■ **DATA SECTION**:
_____

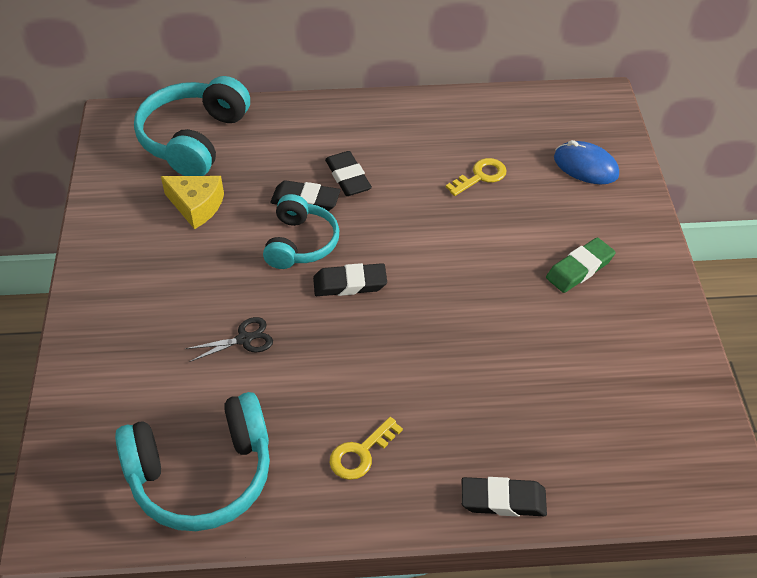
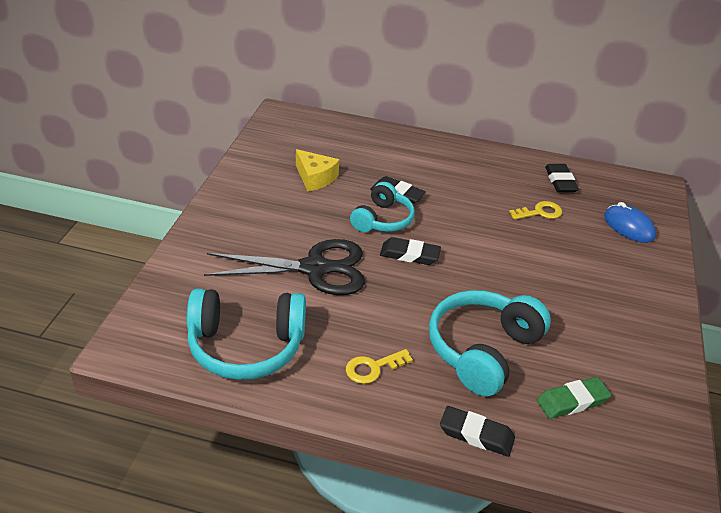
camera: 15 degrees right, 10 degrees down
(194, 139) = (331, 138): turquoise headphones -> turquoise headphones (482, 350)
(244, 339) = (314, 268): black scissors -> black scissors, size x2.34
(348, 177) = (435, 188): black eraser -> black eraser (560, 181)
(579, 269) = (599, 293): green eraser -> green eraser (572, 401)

_____

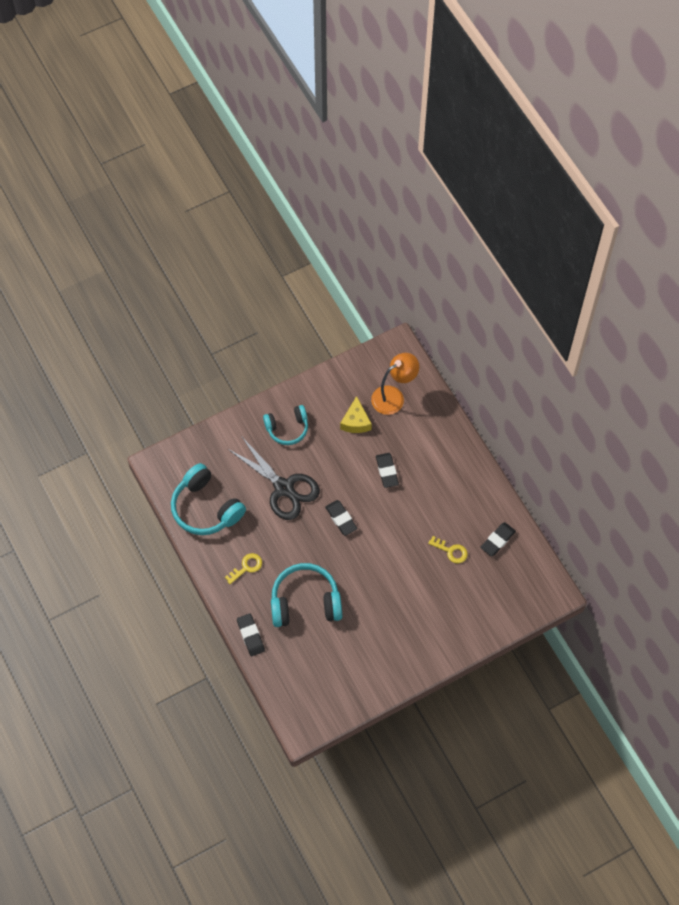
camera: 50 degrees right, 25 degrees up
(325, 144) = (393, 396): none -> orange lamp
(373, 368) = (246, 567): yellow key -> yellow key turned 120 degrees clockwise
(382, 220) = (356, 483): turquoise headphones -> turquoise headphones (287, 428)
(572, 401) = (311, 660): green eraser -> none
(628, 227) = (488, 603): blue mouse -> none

_____

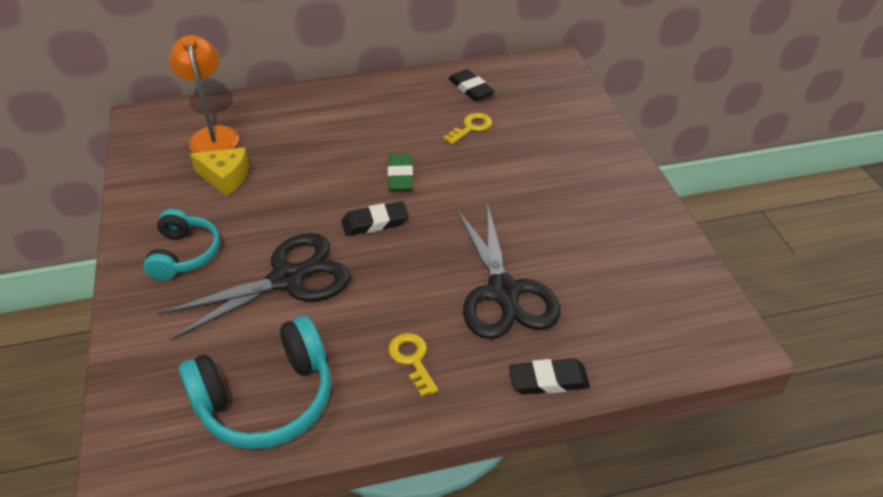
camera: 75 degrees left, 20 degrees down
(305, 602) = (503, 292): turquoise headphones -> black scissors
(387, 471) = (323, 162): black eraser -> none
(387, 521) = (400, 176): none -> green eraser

_____

■ **WORK REQUEST**: Look in the material above for the line with "(348, 177) = (435, 188): black" and the line with "(579, 269) = (599, 293): green", and transcribe exactly those lines and all lines between them, nothing more.

■ **RESULT OF THE TASK**:
(348, 177) = (435, 188): black eraser -> black eraser (560, 181)
(579, 269) = (599, 293): green eraser -> green eraser (572, 401)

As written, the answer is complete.